Instructions to follow >>
The entries that follow include a run beginning at the line with "purple star: (70, 109) -> (68, 138), moved" and ending at the line with "cyan arrow: (239, 185)"; restate that run word for word and leave the rest out.

Recorded data >>
--------------------------------

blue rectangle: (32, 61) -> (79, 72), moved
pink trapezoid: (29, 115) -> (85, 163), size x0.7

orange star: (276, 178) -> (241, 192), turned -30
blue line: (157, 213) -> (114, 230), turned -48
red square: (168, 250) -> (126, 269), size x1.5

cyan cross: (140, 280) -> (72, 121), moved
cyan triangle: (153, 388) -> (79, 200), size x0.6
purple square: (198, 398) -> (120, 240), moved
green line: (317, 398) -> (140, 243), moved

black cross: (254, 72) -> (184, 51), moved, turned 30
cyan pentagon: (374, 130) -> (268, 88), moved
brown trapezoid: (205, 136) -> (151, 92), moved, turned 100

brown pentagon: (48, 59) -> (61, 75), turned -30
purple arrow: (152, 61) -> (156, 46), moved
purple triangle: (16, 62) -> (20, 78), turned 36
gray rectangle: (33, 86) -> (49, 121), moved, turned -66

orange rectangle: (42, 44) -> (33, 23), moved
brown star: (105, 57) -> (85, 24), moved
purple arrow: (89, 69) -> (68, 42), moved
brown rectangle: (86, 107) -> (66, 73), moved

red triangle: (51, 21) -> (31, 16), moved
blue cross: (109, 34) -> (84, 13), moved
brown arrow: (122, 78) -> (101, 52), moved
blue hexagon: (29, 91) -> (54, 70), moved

--------------------------------

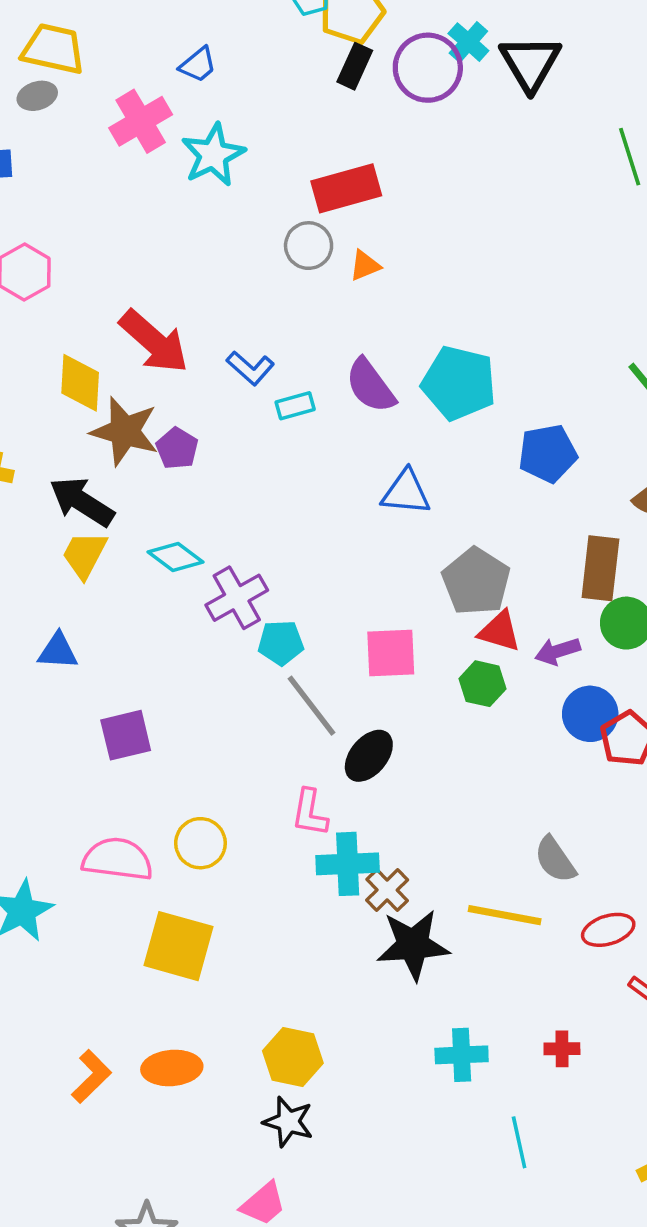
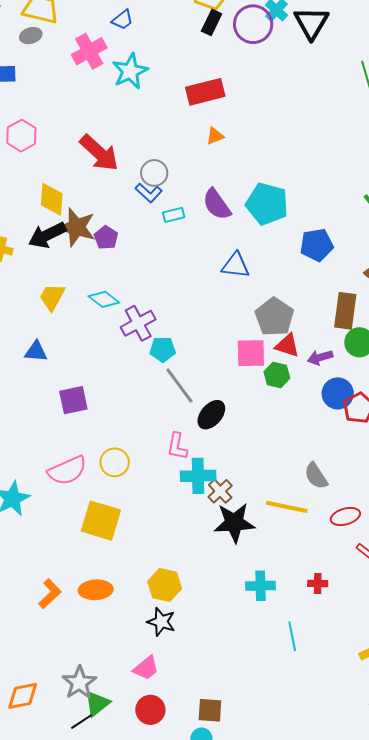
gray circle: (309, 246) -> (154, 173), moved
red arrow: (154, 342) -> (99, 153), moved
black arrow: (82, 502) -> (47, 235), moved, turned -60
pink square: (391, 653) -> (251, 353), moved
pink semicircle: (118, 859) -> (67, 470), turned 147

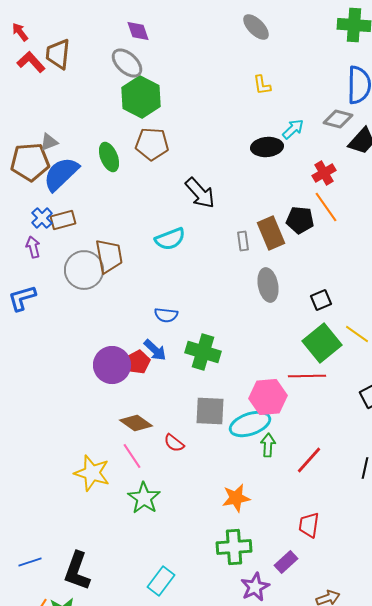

--------------------------------

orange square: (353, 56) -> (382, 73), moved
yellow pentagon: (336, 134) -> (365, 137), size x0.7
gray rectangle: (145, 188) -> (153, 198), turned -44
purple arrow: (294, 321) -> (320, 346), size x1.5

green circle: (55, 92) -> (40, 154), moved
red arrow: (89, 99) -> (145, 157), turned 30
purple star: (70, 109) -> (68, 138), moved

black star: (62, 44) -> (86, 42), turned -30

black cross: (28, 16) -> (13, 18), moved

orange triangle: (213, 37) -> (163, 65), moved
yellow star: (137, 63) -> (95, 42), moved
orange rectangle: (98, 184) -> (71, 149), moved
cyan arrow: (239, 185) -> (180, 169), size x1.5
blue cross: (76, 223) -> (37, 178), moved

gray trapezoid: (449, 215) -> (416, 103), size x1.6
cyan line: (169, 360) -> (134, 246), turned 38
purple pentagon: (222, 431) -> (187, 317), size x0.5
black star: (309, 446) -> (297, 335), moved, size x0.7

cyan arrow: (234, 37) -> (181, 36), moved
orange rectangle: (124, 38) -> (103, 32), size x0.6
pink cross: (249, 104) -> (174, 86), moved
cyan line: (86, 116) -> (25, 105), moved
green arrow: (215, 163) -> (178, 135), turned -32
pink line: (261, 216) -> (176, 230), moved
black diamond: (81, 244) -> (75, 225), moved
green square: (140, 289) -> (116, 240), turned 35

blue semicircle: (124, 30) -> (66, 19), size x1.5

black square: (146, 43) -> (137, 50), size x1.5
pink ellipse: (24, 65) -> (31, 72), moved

--------------------------------

Response to the exercise >>
purple star: (70, 109) -> (68, 138), moved

black star: (62, 44) -> (86, 42), turned -30

black cross: (28, 16) -> (13, 18), moved

orange triangle: (213, 37) -> (163, 65), moved
yellow star: (137, 63) -> (95, 42), moved
orange rectangle: (98, 184) -> (71, 149), moved
cyan arrow: (239, 185) -> (180, 169), size x1.5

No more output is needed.